[Coordinate-based object records]
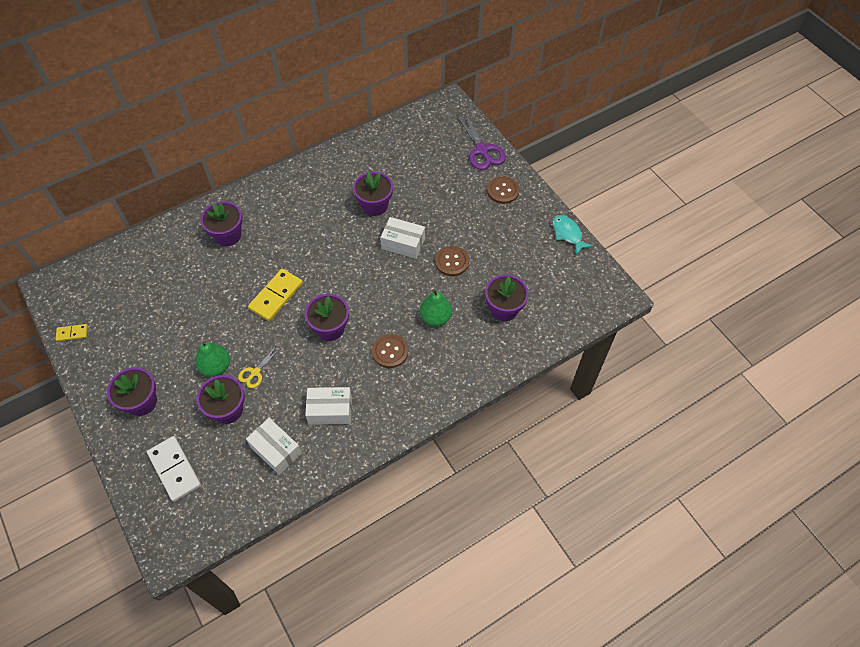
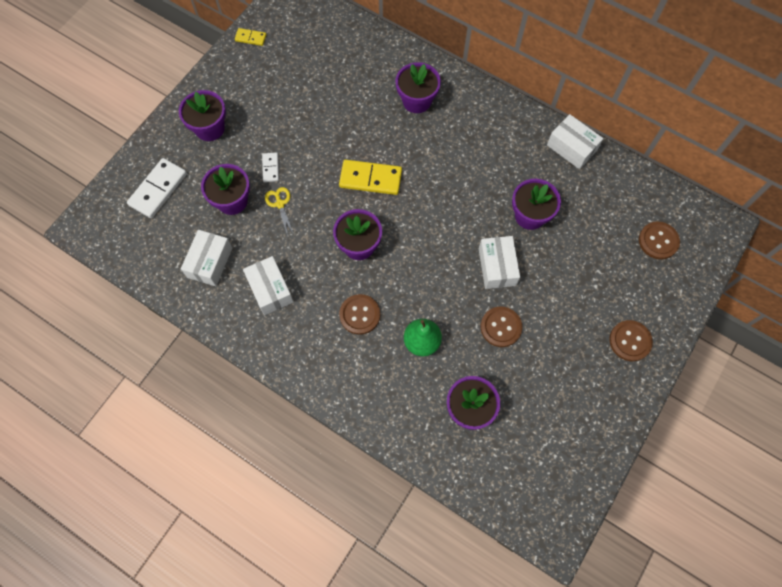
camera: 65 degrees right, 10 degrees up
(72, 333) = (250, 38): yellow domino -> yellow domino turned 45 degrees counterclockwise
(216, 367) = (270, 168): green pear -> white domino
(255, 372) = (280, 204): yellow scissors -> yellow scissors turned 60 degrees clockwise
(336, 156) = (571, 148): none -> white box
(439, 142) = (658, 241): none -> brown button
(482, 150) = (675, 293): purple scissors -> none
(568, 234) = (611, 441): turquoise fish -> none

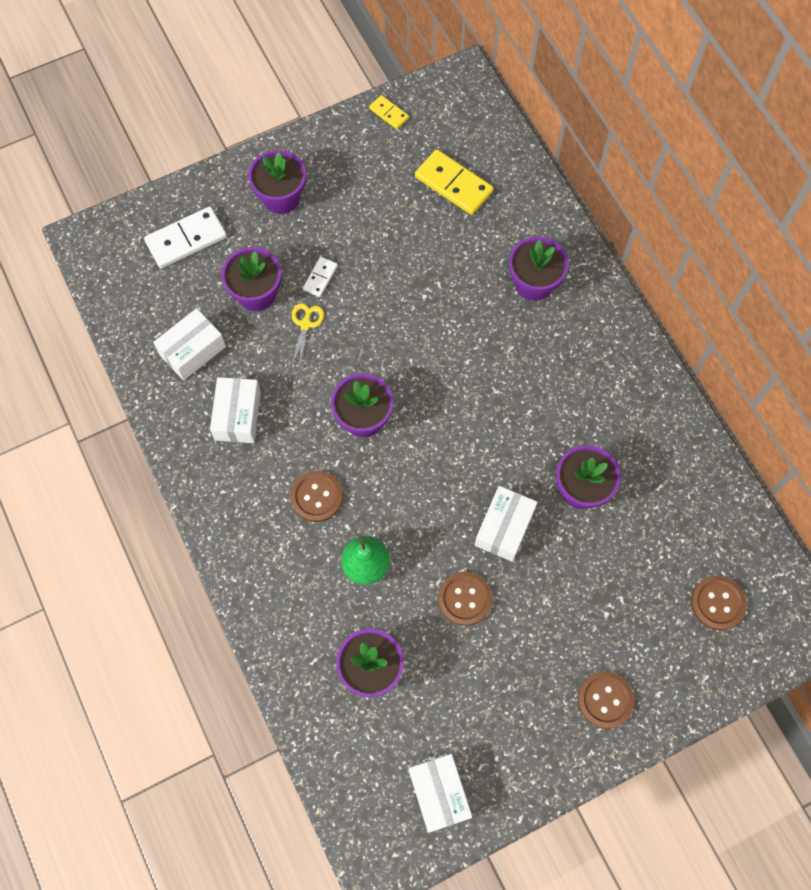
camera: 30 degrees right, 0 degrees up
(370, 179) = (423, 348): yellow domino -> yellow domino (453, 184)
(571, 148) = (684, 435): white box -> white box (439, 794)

[Exercise requirements] Take every entry above and transcribe it exactly, with no pictures in the copy.

[Exercise output]
camera: 65 degrees right, 10 degrees up
(72, 333) = (250, 38): yellow domino -> yellow domino turned 45 degrees counterclockwise
(216, 367) = (270, 168): green pear -> white domino
(255, 372) = (280, 204): yellow scissors -> yellow scissors turned 60 degrees clockwise
(336, 156) = (571, 148): none -> white box
(439, 142) = (658, 241): none -> brown button
(482, 150) = (675, 293): purple scissors -> none
(568, 234) = (611, 441): turquoise fish -> none

camera: 30 degrees right, 0 degrees up
(370, 179) = (423, 348): yellow domino -> yellow domino (453, 184)
(571, 148) = (684, 435): white box -> white box (439, 794)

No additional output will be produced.